### What you are asked to do
Instruction for the data below: set down exactly the lines from the line with "pink 1x2 brick" to the line with "orange 1x1 round brick [345,525,454,680]", inclusive, and no others.

___ Material provided ___

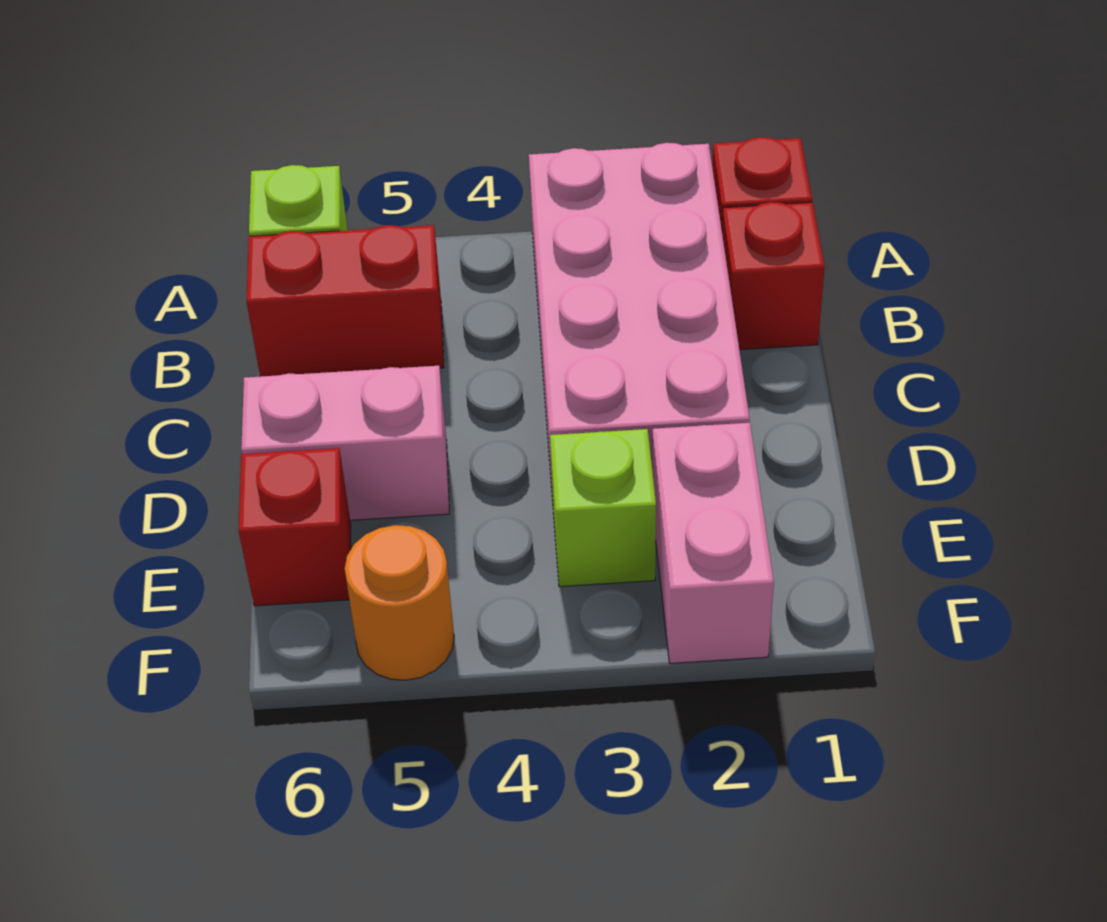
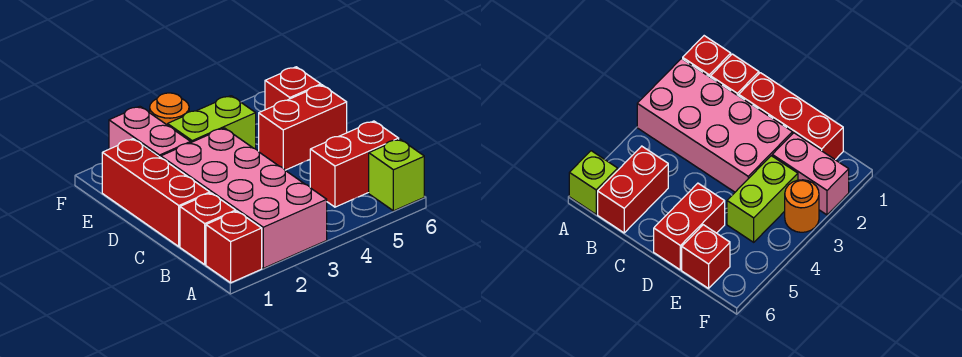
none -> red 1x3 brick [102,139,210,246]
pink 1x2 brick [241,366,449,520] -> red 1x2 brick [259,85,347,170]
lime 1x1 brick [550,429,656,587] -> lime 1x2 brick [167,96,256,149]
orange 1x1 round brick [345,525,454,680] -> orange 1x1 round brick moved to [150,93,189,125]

___
___ Material provided ___

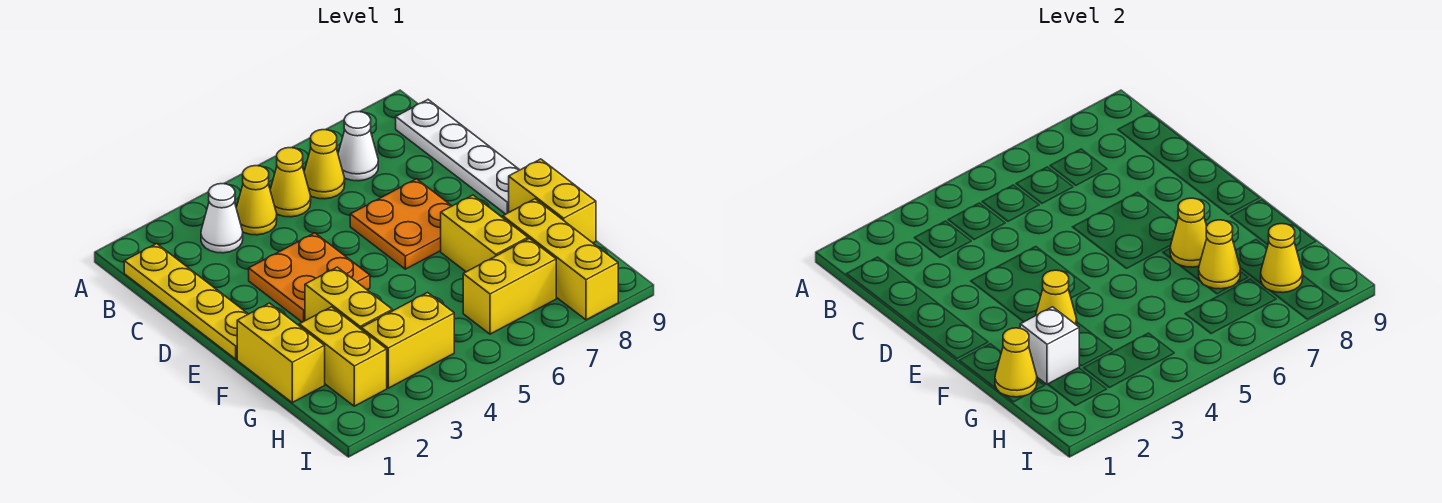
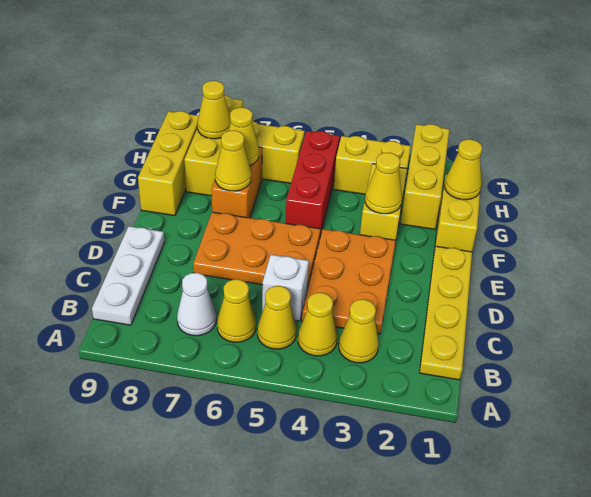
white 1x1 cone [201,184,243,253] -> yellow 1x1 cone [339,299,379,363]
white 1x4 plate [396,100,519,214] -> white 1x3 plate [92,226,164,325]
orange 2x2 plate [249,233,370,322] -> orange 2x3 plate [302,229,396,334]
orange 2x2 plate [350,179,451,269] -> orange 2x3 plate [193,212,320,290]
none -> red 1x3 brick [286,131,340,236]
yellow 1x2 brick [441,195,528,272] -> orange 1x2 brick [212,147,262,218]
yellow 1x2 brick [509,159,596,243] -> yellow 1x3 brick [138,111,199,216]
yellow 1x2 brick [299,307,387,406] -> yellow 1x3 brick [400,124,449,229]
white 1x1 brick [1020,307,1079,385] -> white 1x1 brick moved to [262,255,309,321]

___

### Solution for this exercise
pink 1x2 brick [241,366,449,520] -> red 1x2 brick [259,85,347,170]
lime 1x1 brick [550,429,656,587] -> lime 1x2 brick [167,96,256,149]
orange 1x1 round brick [345,525,454,680] -> orange 1x1 round brick moved to [150,93,189,125]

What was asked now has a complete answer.